---- SUPPLIED ENTRIES
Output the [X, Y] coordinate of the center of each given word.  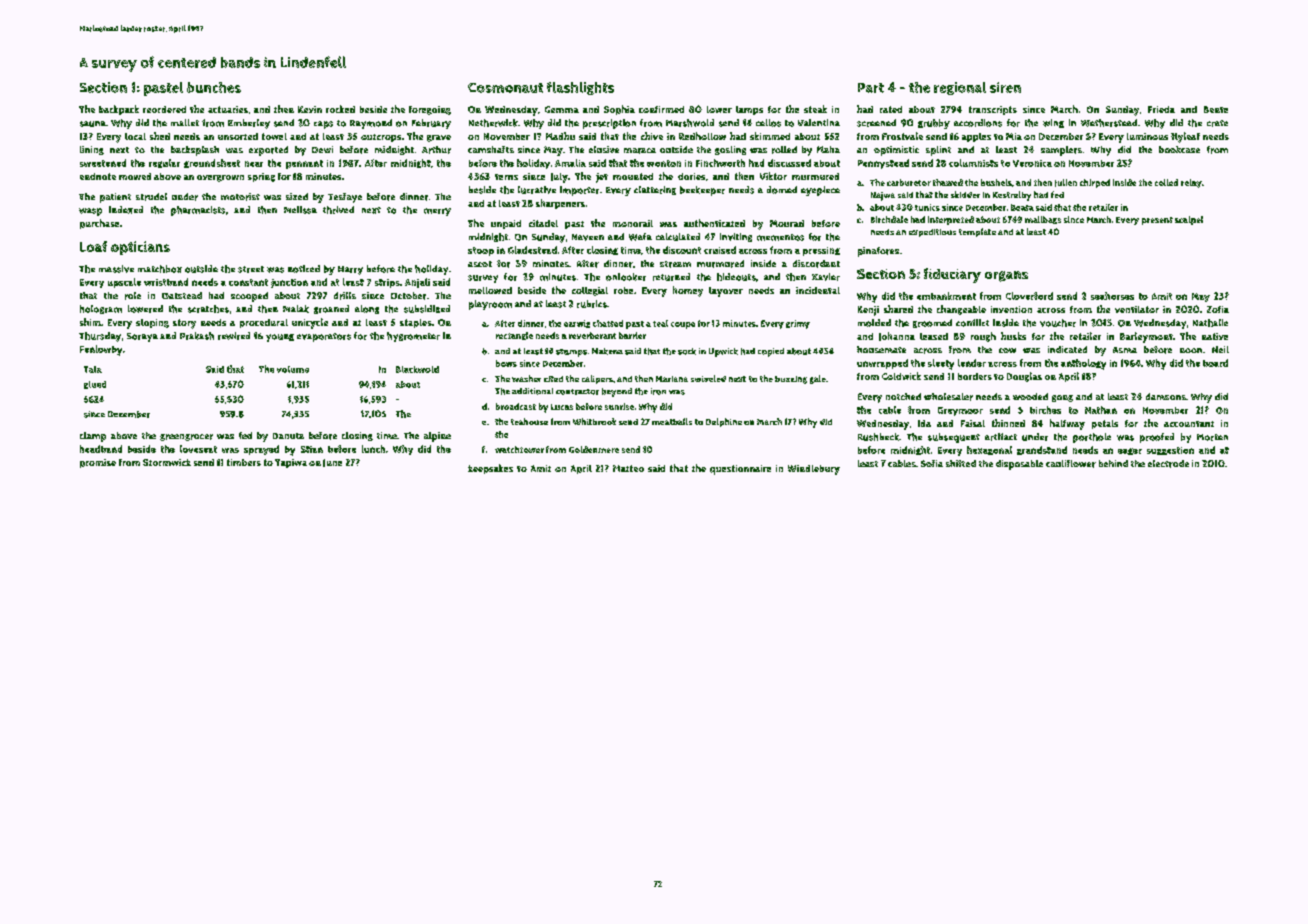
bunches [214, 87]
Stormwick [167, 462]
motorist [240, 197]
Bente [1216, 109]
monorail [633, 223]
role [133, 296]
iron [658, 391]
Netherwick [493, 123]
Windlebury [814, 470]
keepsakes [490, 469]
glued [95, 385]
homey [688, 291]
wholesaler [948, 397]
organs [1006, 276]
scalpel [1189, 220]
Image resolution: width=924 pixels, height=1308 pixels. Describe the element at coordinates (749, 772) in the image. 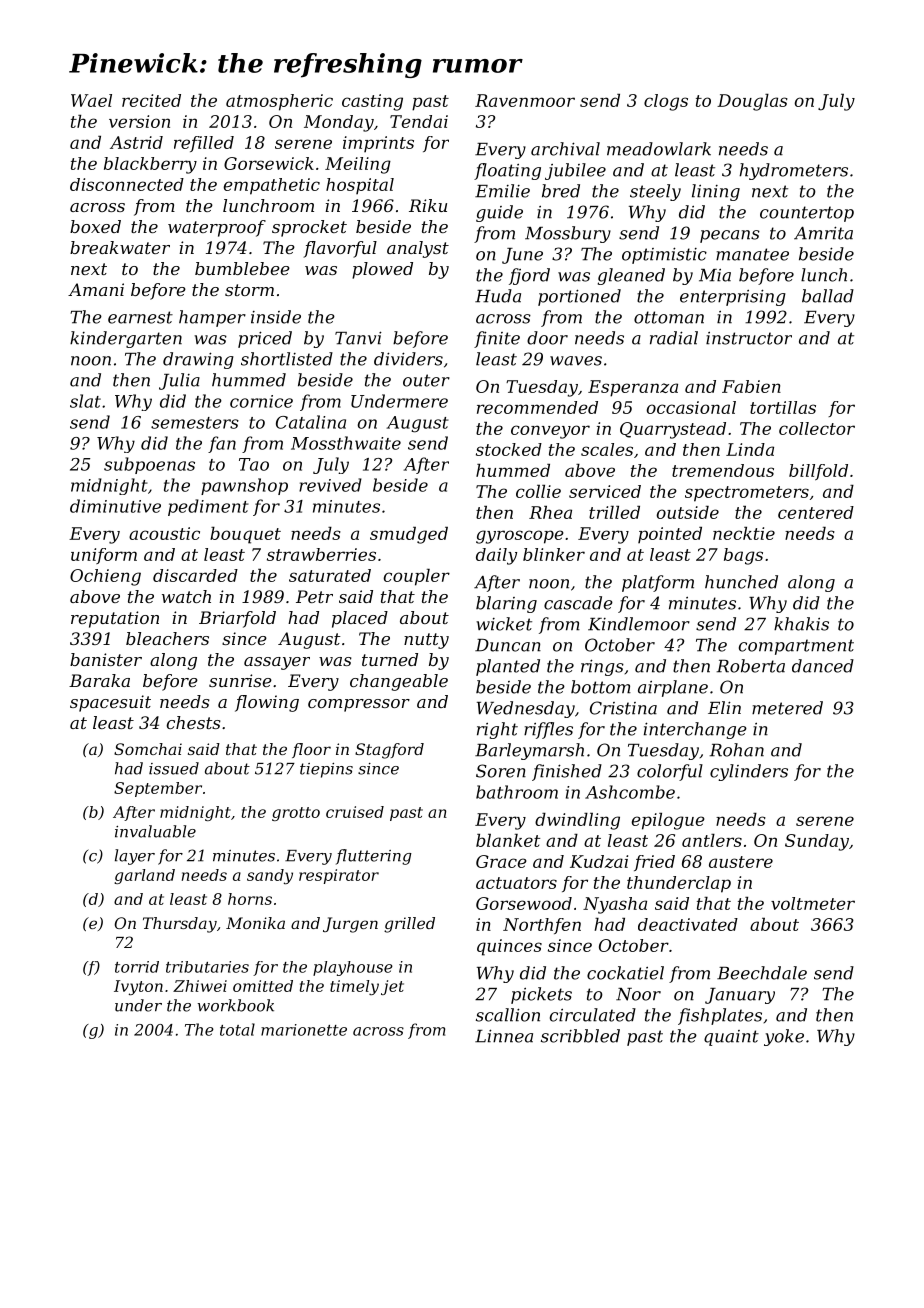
--------
---- SUPPLIED ENTRIES
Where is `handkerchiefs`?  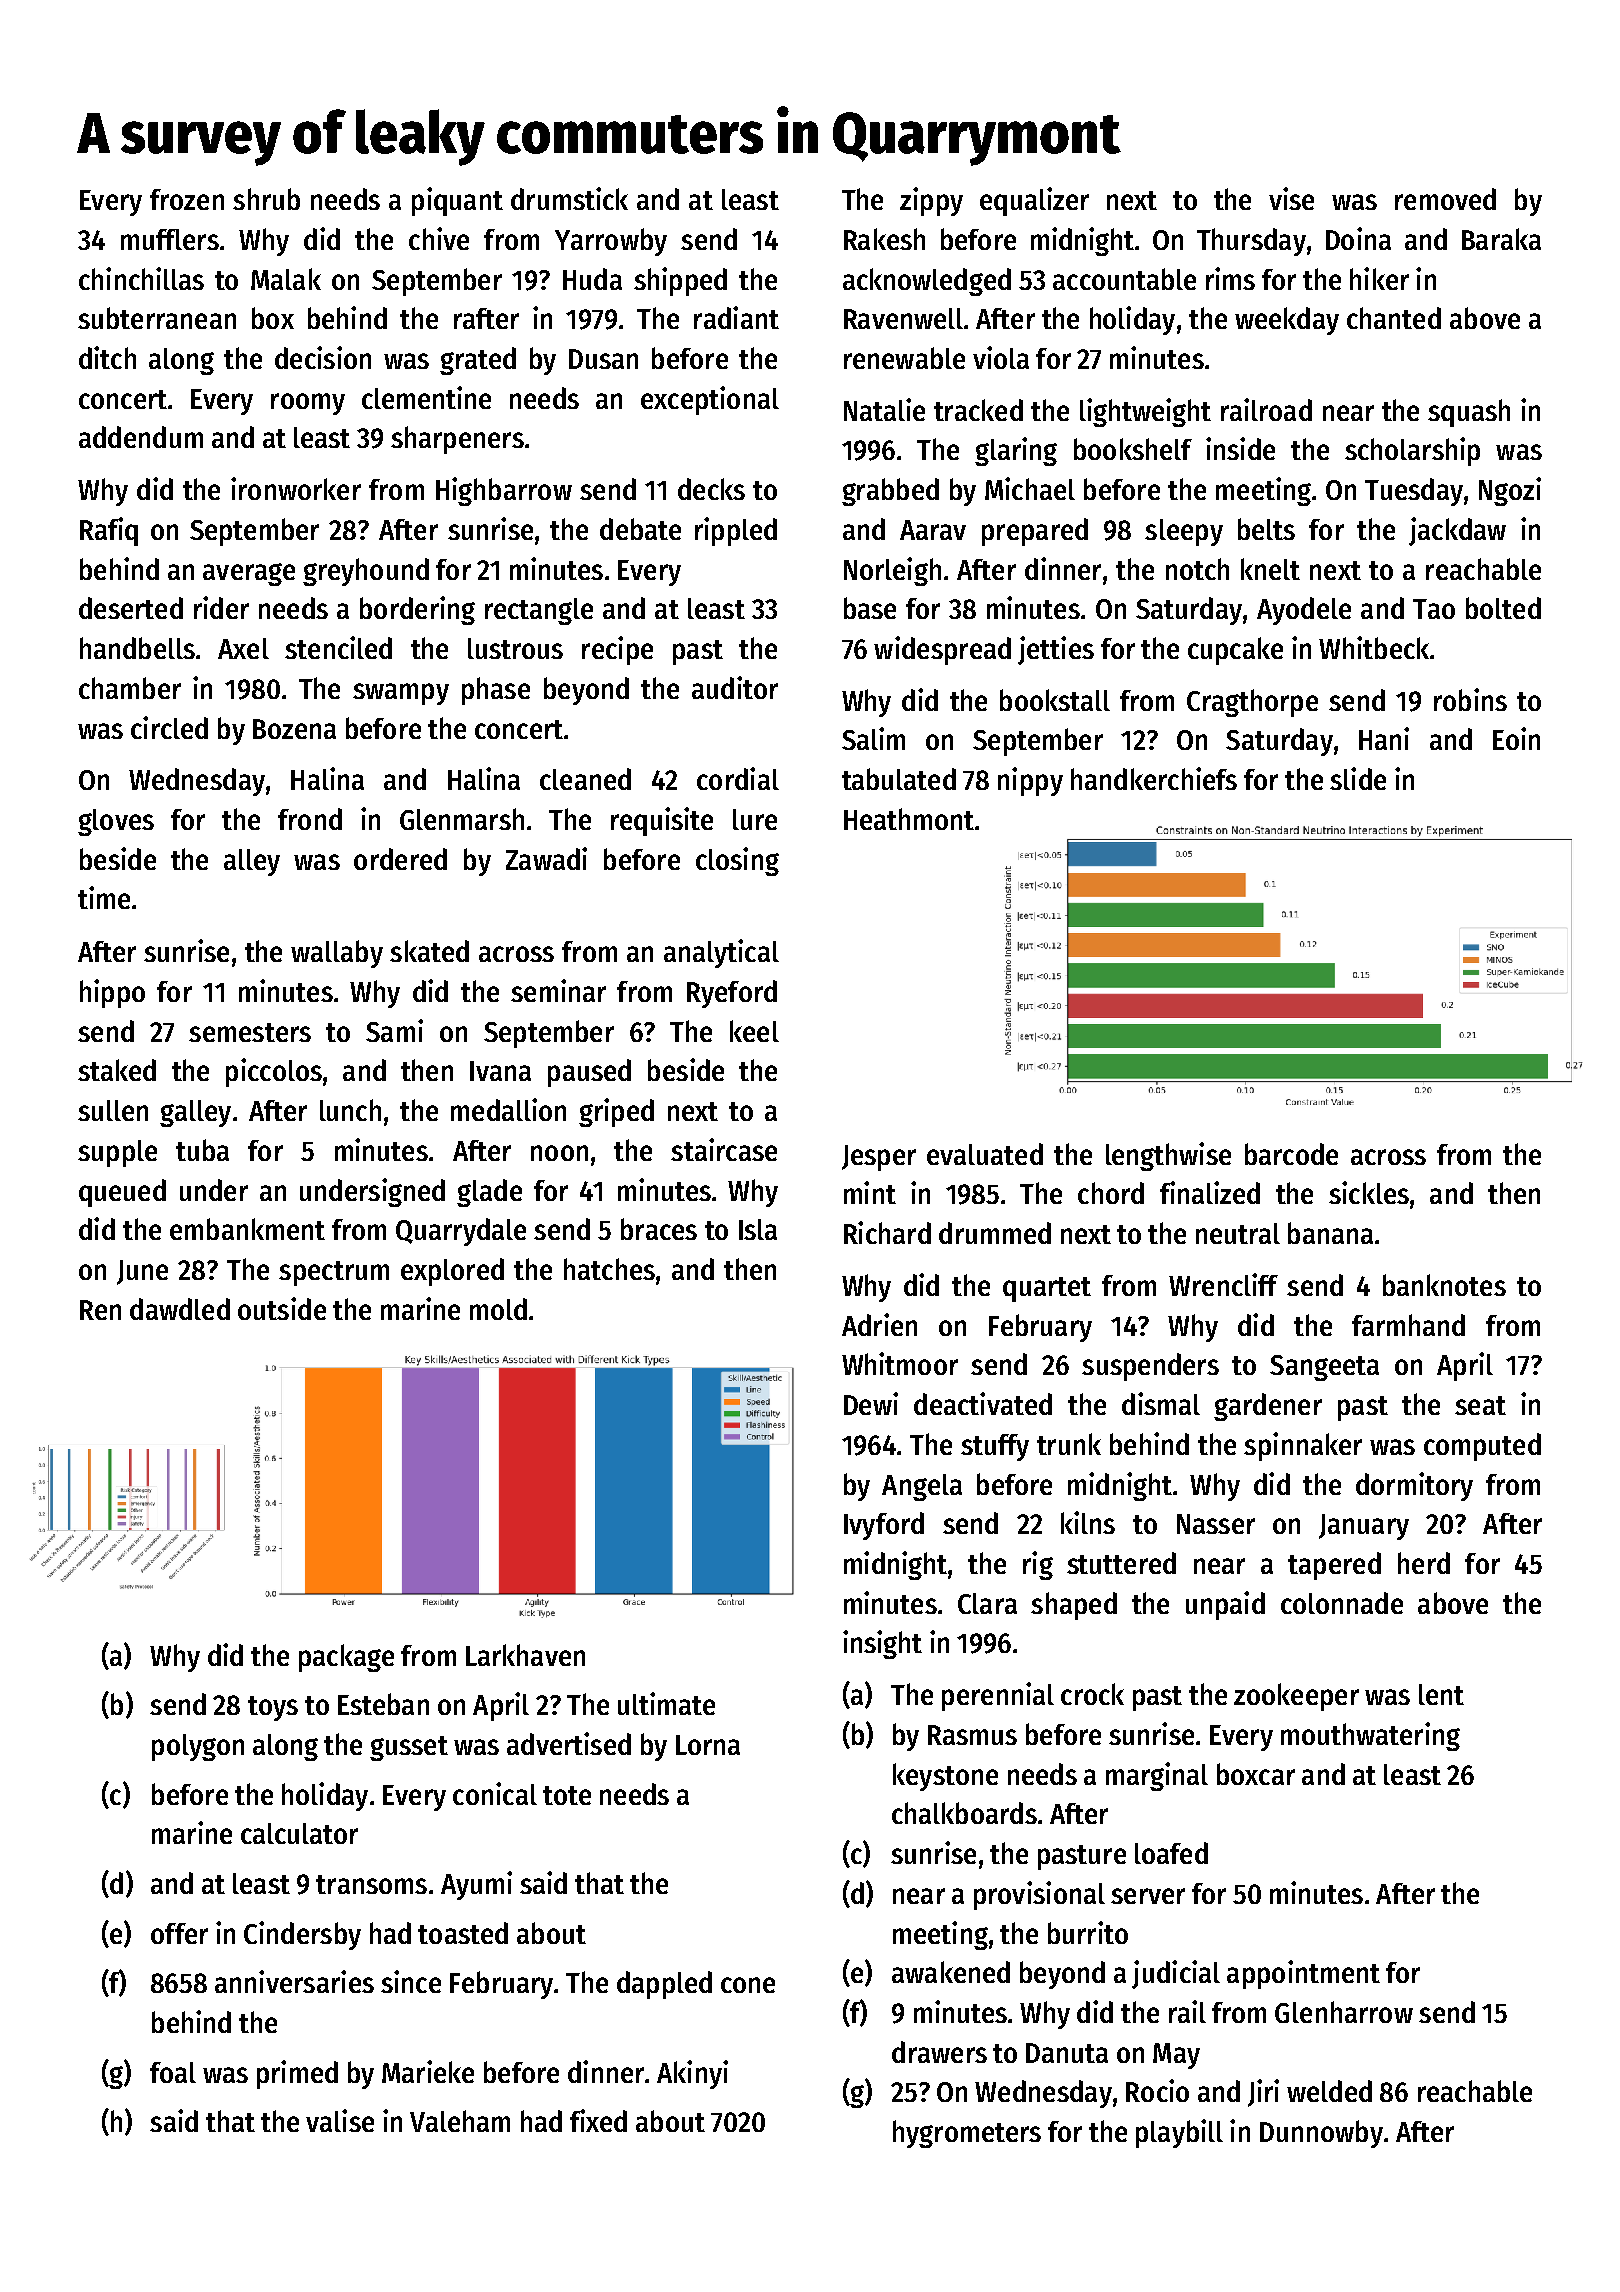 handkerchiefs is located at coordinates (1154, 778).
--------
---- SUPPLIED ENTRIES
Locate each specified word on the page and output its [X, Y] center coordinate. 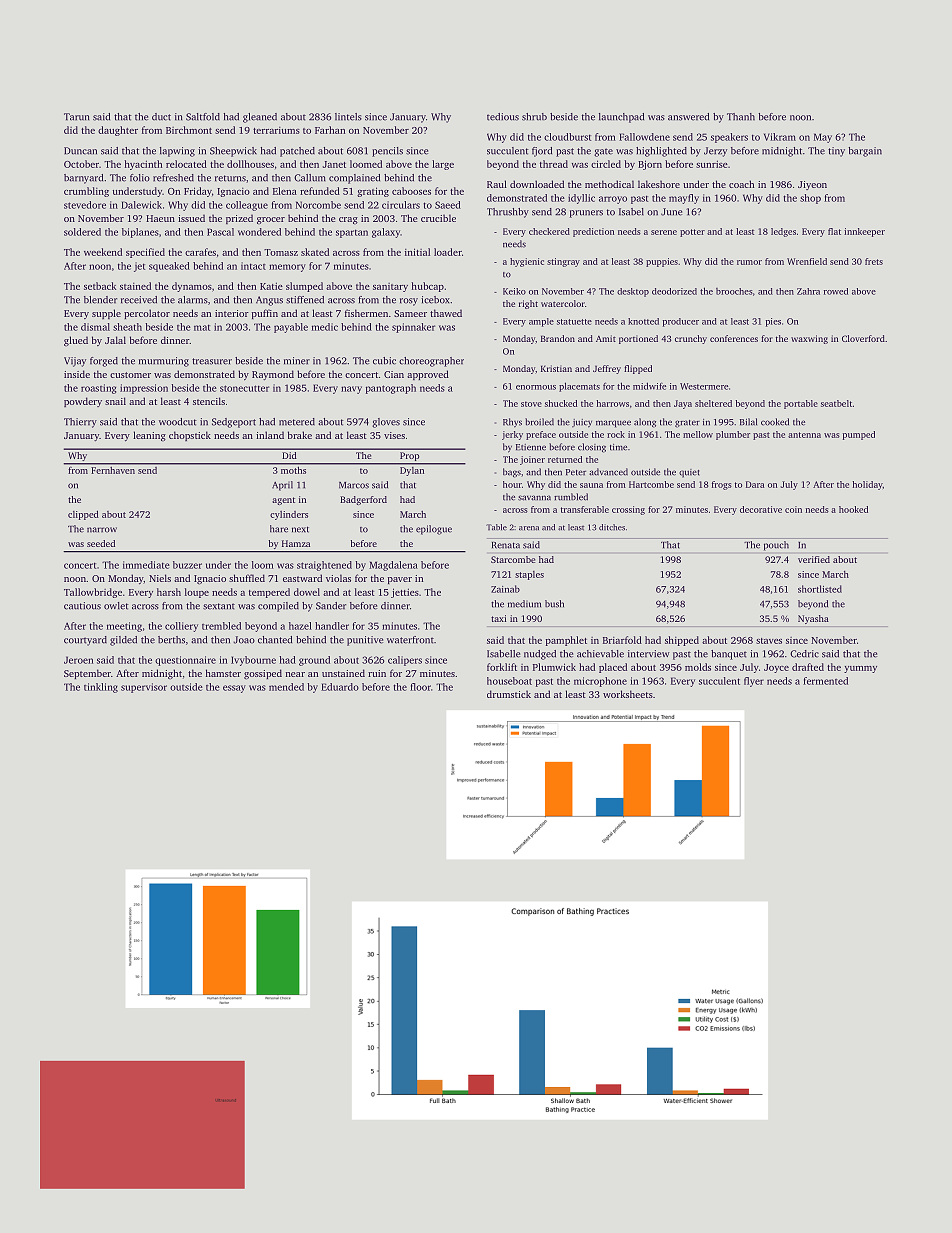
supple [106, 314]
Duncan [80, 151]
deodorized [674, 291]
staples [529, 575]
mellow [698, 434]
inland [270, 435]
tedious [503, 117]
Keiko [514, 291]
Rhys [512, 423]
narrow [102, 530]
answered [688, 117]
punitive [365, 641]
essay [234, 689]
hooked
--------
Starting at the line that contains "Output the [X, Y]" and ending with the line that contains "Image resolution: width=924", rewrite those lines with "keepsakes" swapped for "mementos" and everything else unchanged. Omit the pictures.

Output the [X, Y] coordinate of the center of each given word.  
bunches [214, 87]
Stormwick [167, 462]
motorist [240, 197]
Bente [1216, 109]
monorail [633, 223]
role [133, 296]
iron [658, 391]
Netherwick [493, 123]
Windlebury [814, 470]
mementos [490, 469]
glued [95, 385]
homey [688, 291]
wholesaler [948, 397]
organs [1006, 276]
scalpel [1189, 220]
Image resolution: width=924 pixels, height=1308 pixels. Describe the element at coordinates (749, 772) in the image. 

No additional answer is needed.